Dataset entries ->
________________

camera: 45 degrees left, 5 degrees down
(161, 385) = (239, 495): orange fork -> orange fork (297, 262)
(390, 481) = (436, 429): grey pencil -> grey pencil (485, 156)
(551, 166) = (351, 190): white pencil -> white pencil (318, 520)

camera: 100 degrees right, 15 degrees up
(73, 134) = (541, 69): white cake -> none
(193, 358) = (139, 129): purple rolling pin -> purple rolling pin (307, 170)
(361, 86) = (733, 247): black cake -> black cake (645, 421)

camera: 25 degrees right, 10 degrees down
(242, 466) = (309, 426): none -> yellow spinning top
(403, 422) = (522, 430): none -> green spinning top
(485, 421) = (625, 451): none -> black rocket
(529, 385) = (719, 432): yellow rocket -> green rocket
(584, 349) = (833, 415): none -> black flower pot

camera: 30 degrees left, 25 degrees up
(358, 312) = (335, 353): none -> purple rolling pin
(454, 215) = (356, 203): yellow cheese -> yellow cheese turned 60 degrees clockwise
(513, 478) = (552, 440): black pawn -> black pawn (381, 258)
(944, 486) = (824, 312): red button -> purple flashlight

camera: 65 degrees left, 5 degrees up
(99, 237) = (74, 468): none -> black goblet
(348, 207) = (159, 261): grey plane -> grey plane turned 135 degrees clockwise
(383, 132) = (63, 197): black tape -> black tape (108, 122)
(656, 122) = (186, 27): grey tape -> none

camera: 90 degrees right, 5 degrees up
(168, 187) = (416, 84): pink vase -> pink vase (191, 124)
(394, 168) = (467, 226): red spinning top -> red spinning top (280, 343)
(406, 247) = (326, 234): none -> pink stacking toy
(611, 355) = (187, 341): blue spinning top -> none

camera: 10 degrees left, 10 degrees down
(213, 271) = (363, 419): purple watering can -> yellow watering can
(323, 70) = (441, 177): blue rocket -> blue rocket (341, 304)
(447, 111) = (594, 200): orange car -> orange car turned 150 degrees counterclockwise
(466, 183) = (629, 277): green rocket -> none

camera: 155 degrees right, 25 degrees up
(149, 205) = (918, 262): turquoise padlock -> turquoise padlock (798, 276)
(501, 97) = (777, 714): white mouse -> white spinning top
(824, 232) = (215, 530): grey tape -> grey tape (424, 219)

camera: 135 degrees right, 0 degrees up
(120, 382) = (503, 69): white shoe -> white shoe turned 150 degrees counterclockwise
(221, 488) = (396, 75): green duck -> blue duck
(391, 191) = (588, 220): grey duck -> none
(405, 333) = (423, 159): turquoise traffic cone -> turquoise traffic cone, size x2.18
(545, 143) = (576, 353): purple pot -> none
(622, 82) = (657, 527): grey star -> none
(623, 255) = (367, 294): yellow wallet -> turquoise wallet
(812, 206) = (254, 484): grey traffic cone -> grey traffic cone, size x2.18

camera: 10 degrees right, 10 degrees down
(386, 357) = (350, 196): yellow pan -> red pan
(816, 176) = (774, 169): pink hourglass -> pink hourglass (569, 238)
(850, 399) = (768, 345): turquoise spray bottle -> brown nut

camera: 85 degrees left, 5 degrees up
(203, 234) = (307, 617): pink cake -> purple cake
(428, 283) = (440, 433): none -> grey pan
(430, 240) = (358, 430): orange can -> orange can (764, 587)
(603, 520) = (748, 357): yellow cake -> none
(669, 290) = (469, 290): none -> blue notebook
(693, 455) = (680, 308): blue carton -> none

________________

What is needed -> Nothing but the lines from the first line of the listing above through the line holding "(120, 382) = (503, 69): white" should be reproduced, and each must match exactly.

Answer to this task ->
camera: 45 degrees left, 5 degrees down
(161, 385) = (239, 495): orange fork -> orange fork (297, 262)
(390, 481) = (436, 429): grey pencil -> grey pencil (485, 156)
(551, 166) = (351, 190): white pencil -> white pencil (318, 520)

camera: 100 degrees right, 15 degrees up
(73, 134) = (541, 69): white cake -> none
(193, 358) = (139, 129): purple rolling pin -> purple rolling pin (307, 170)
(361, 86) = (733, 247): black cake -> black cake (645, 421)

camera: 25 degrees right, 10 degrees down
(242, 466) = (309, 426): none -> yellow spinning top
(403, 422) = (522, 430): none -> green spinning top
(485, 421) = (625, 451): none -> black rocket
(529, 385) = (719, 432): yellow rocket -> green rocket
(584, 349) = (833, 415): none -> black flower pot

camera: 30 degrees left, 25 degrees up
(358, 312) = (335, 353): none -> purple rolling pin
(454, 215) = (356, 203): yellow cheese -> yellow cheese turned 60 degrees clockwise
(513, 478) = (552, 440): black pawn -> black pawn (381, 258)
(944, 486) = (824, 312): red button -> purple flashlight

camera: 65 degrees left, 5 degrees up
(99, 237) = (74, 468): none -> black goblet
(348, 207) = (159, 261): grey plane -> grey plane turned 135 degrees clockwise
(383, 132) = (63, 197): black tape -> black tape (108, 122)
(656, 122) = (186, 27): grey tape -> none

camera: 90 degrees right, 5 degrees up
(168, 187) = (416, 84): pink vase -> pink vase (191, 124)
(394, 168) = (467, 226): red spinning top -> red spinning top (280, 343)
(406, 247) = (326, 234): none -> pink stacking toy
(611, 355) = (187, 341): blue spinning top -> none

camera: 10 degrees left, 10 degrees down
(213, 271) = (363, 419): purple watering can -> yellow watering can
(323, 70) = (441, 177): blue rocket -> blue rocket (341, 304)
(447, 111) = (594, 200): orange car -> orange car turned 150 degrees counterclockwise
(466, 183) = (629, 277): green rocket -> none

camera: 155 degrees right, 25 degrees up
(149, 205) = (918, 262): turquoise padlock -> turquoise padlock (798, 276)
(501, 97) = (777, 714): white mouse -> white spinning top
(824, 232) = (215, 530): grey tape -> grey tape (424, 219)

camera: 135 degrees right, 0 degrees up
(120, 382) = (503, 69): white shoe -> white shoe turned 150 degrees counterclockwise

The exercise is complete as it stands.